---------- Exercise input

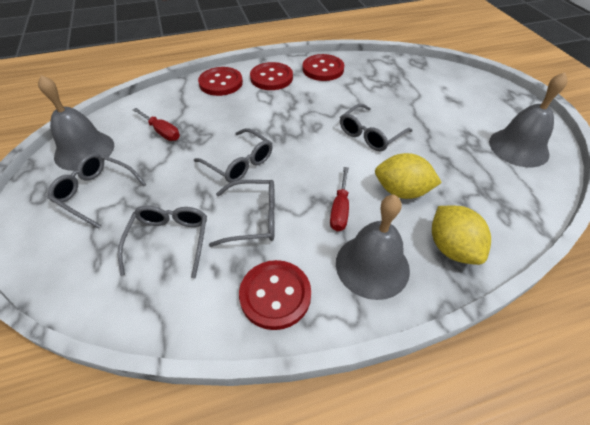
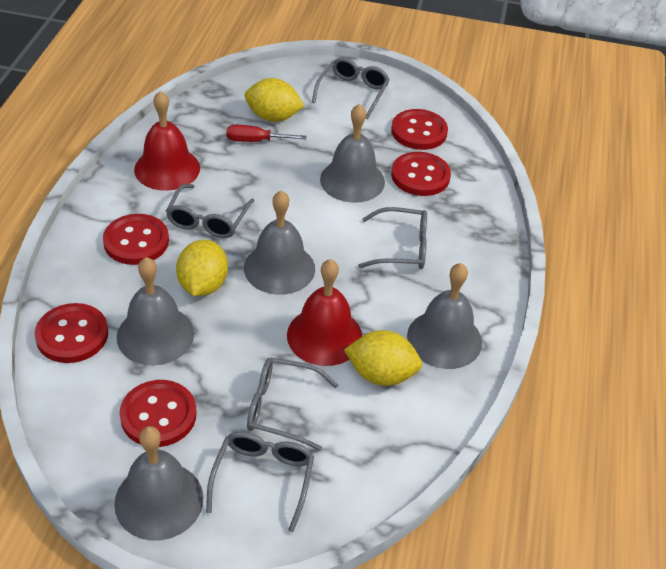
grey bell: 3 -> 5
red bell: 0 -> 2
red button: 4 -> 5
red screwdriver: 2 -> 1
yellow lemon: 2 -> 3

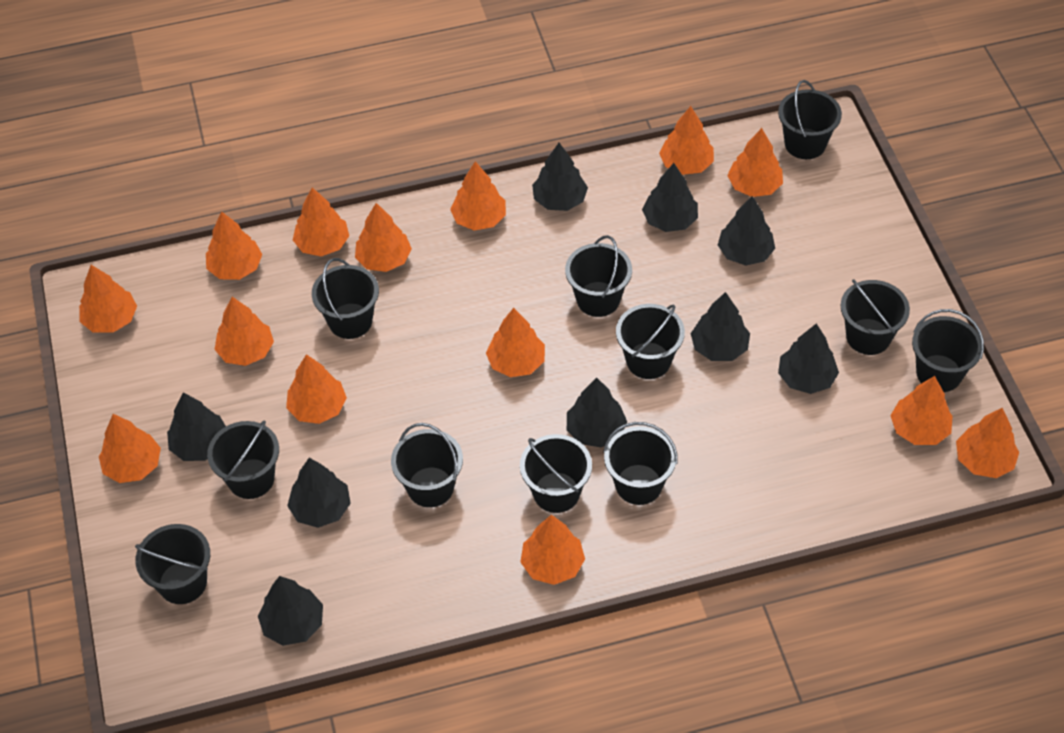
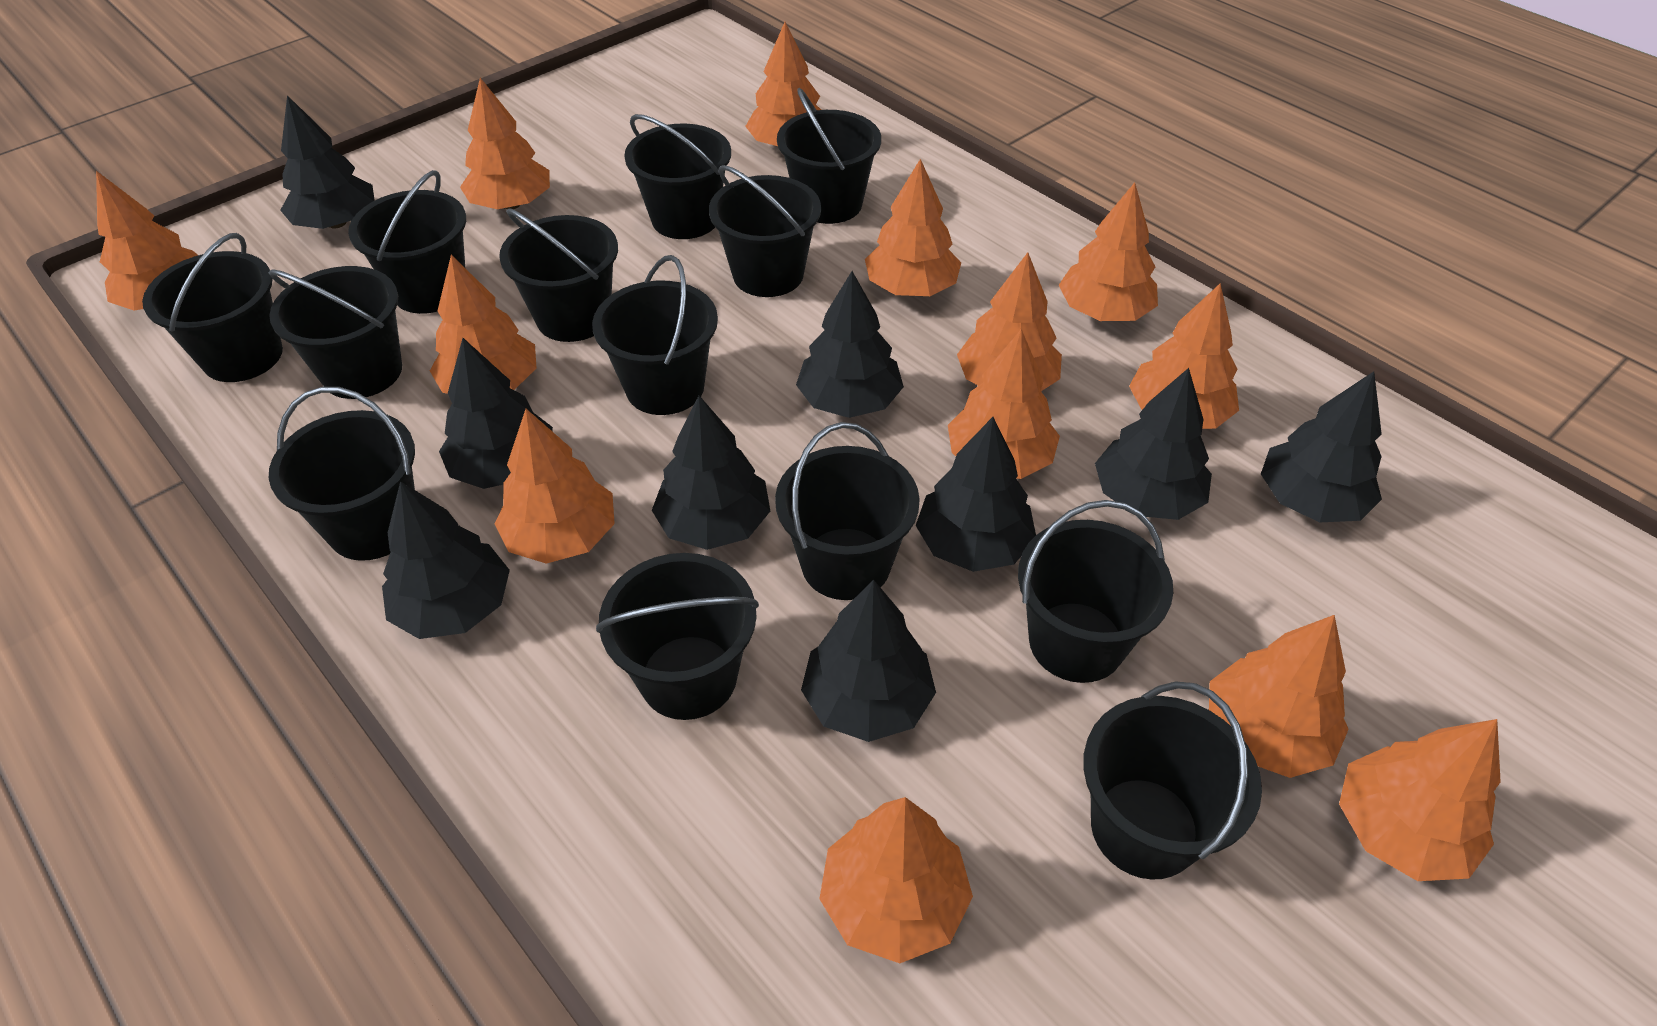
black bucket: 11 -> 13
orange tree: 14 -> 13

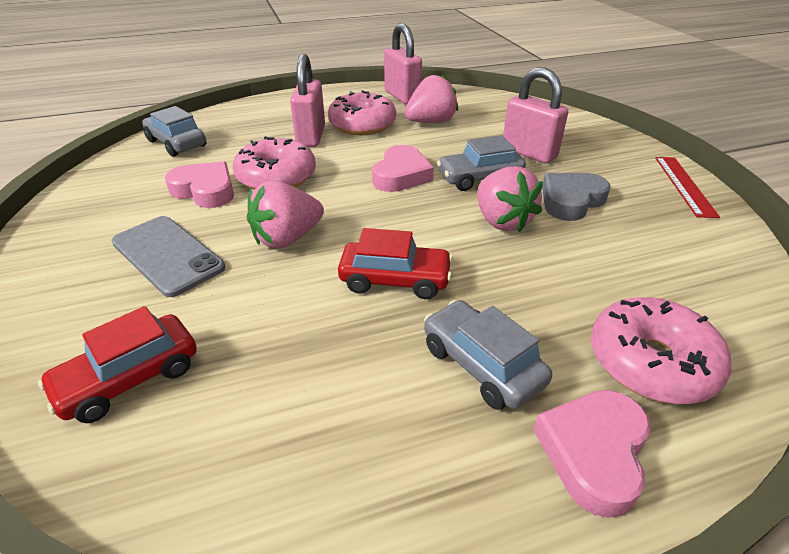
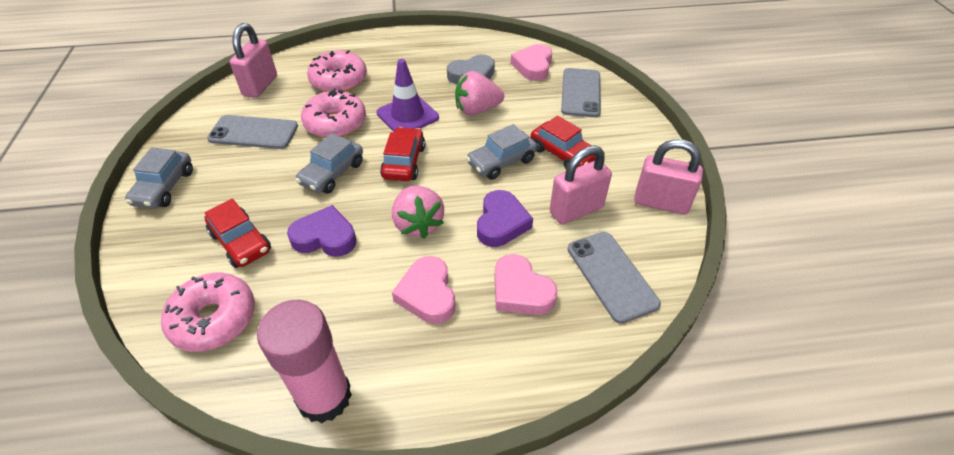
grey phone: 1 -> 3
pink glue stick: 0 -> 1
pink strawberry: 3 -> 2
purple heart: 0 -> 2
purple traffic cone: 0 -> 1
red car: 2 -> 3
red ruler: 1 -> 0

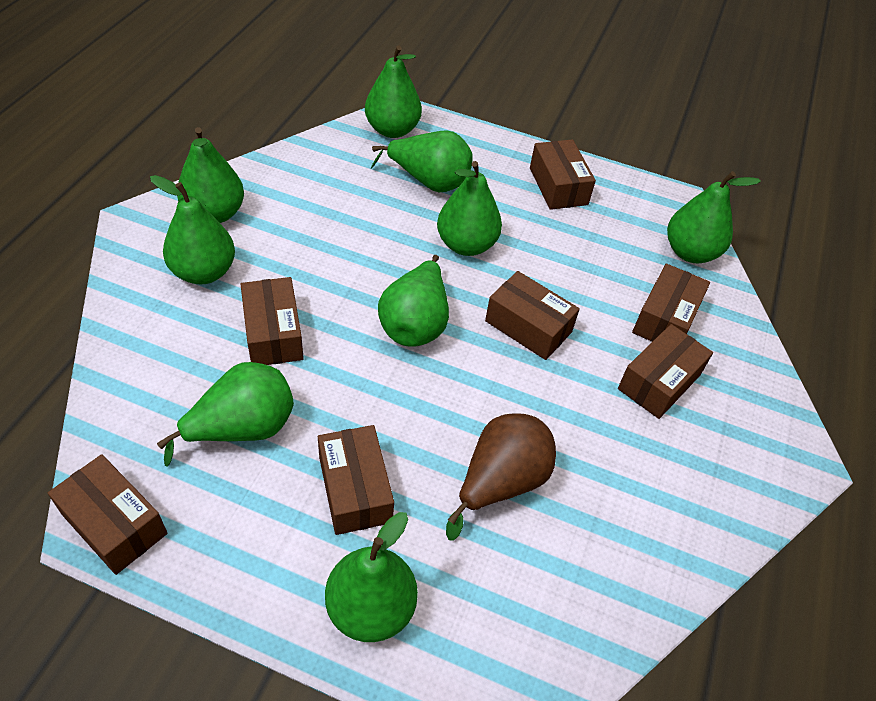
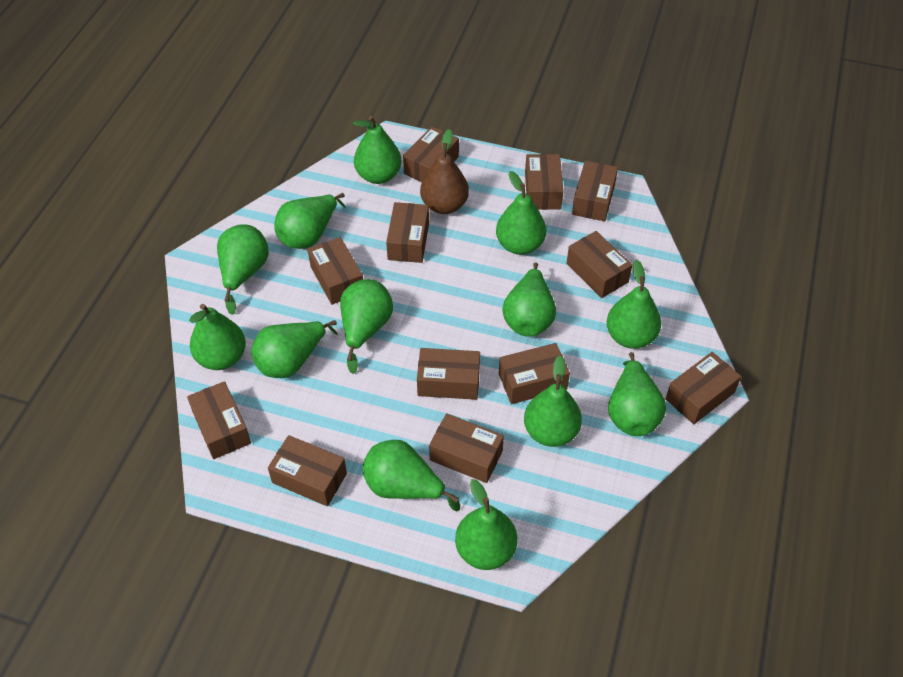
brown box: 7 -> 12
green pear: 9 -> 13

--------------------

• [What the task requires]:
Without the pictures, return the whole of the data exactly as given.

• [Task answer]:
grey bell: 3 -> 5
red bell: 0 -> 2
red button: 4 -> 5
red screwdriver: 2 -> 1
yellow lemon: 2 -> 3

black bucket: 11 -> 13
orange tree: 14 -> 13

grey phone: 1 -> 3
pink glue stick: 0 -> 1
pink strawberry: 3 -> 2
purple heart: 0 -> 2
purple traffic cone: 0 -> 1
red car: 2 -> 3
red ruler: 1 -> 0

brown box: 7 -> 12
green pear: 9 -> 13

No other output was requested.